→ **What this task involves**
Please format every one of the rows below as a JSON list of strings, one string per line, and leave out any blank lines.

→ **Location data for elements and text**
========

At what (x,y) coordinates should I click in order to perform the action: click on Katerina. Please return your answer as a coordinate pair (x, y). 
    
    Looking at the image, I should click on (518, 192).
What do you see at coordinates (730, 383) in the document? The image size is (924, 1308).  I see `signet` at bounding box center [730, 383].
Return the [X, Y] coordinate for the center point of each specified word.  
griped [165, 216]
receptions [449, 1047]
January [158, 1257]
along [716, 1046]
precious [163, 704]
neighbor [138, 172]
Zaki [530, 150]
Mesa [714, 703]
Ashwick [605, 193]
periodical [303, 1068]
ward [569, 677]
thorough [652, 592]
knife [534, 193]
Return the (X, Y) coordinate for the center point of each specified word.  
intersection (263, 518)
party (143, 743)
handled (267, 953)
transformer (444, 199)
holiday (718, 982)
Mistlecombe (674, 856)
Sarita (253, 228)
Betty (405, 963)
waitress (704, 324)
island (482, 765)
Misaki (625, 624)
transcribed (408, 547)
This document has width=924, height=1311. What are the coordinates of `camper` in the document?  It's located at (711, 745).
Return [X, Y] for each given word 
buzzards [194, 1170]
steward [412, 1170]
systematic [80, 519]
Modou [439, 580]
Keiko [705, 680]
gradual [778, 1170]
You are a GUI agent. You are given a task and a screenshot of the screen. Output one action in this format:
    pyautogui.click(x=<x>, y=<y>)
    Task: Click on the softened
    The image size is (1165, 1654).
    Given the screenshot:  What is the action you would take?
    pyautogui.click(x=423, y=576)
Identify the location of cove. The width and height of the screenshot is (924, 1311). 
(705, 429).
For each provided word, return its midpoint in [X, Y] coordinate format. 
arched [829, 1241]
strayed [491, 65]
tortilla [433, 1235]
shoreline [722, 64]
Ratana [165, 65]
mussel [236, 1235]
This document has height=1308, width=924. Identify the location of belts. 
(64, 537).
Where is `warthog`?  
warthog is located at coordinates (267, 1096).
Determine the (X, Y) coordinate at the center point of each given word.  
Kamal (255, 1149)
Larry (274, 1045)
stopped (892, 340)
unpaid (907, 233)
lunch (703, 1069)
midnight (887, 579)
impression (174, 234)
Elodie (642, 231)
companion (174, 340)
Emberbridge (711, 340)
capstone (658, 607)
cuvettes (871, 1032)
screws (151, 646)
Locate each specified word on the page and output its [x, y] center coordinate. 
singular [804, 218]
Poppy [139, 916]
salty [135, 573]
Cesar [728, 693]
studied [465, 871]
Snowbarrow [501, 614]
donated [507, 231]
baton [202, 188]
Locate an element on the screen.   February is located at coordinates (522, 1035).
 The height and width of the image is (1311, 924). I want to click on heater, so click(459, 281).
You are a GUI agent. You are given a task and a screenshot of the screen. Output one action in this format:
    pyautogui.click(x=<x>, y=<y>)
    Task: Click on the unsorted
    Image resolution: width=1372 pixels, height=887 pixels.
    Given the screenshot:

========

→ **Right answer**
[
  "At what (x,y) coordinates should I click in order to perform the action: click on Katerina. Please return your answer as a coordinate pair (x, y). ",
  "    Looking at the image, I should click on (518, 192).",
  "What do you see at coordinates (730, 383) in the document? The image size is (924, 1308).  I see `signet` at bounding box center [730, 383].",
  "Return the [X, Y] coordinate for the center point of each specified word.  ",
  "griped [165, 216]",
  "receptions [449, 1047]",
  "January [158, 1257]",
  "along [716, 1046]",
  "precious [163, 704]",
  "neighbor [138, 172]",
  "Zaki [530, 150]",
  "Mesa [714, 703]",
  "Ashwick [605, 193]",
  "periodical [303, 1068]",
  "ward [569, 677]",
  "thorough [652, 592]",
  "knife [534, 193]",
  "Return the (X, Y) coordinate for the center point of each specified word.  ",
  "intersection (263, 518)",
  "party (143, 743)",
  "handled (267, 953)",
  "transformer (444, 199)",
  "holiday (718, 982)",
  "Mistlecombe (674, 856)",
  "Sarita (253, 228)",
  "Betty (405, 963)",
  "waitress (704, 324)",
  "island (482, 765)",
  "Misaki (625, 624)",
  "transcribed (408, 547)",
  "This document has width=924, height=1311. What are the coordinates of `camper` in the document?  It's located at (711, 745).",
  "Return [X, Y] for each given word ",
  "buzzards [194, 1170]",
  "steward [412, 1170]",
  "systematic [80, 519]",
  "Modou [439, 580]",
  "Keiko [705, 680]",
  "gradual [778, 1170]",
  "You are a GUI agent. You are given a task and a screenshot of the screen. Output one action in this format:",
  "    pyautogui.click(x=<x>, y=<y>)",
  "    Task: Click on the softened",
  "    The image size is (1165, 1654).",
  "    Given the screenshot:  What is the action you would take?",
  "    pyautogui.click(x=423, y=576)",
  "Identify the location of cove. The width and height of the screenshot is (924, 1311). ",
  "(705, 429).",
  "For each provided word, return its midpoint in [X, Y] coordinate format. ",
  "arched [829, 1241]",
  "strayed [491, 65]",
  "tortilla [433, 1235]",
  "shoreline [722, 64]",
  "Ratana [165, 65]",
  "mussel [236, 1235]",
  "This document has height=1308, width=924. Identify the location of belts. ",
  "(64, 537).",
  "Where is `warthog`?  ",
  "warthog is located at coordinates (267, 1096).",
  "Determine the (X, Y) coordinate at the center point of each given word.  ",
  "Kamal (255, 1149)",
  "Larry (274, 1045)",
  "stopped (892, 340)",
  "unpaid (907, 233)",
  "lunch (703, 1069)",
  "midnight (887, 579)",
  "impression (174, 234)",
  "Elodie (642, 231)",
  "companion (174, 340)",
  "Emberbridge (711, 340)",
  "capstone (658, 607)",
  "cuvettes (871, 1032)",
  "screws (151, 646)",
  "Locate each specified word on the page and output its [x, y] center coordinate. ",
  "singular [804, 218]",
  "Poppy [139, 916]",
  "salty [135, 573]",
  "Cesar [728, 693]",
  "studied [465, 871]",
  "Snowbarrow [501, 614]",
  "donated [507, 231]",
  "baton [202, 188]",
  "Locate an element on the screen.   February is located at coordinates (522, 1035).",
  " The height and width of the image is (1311, 924). I want to click on heater, so click(459, 281).",
  "You are a GUI agent. You are given a task and a screenshot of the screen. Output one action in this format:",
  "    pyautogui.click(x=<x>, y=<y>)",
  "    Task: Click on the unsorted",
  "    Image resolution: width=1372 pixels, height=887 pixels.",
  "    Given the screenshot:"
]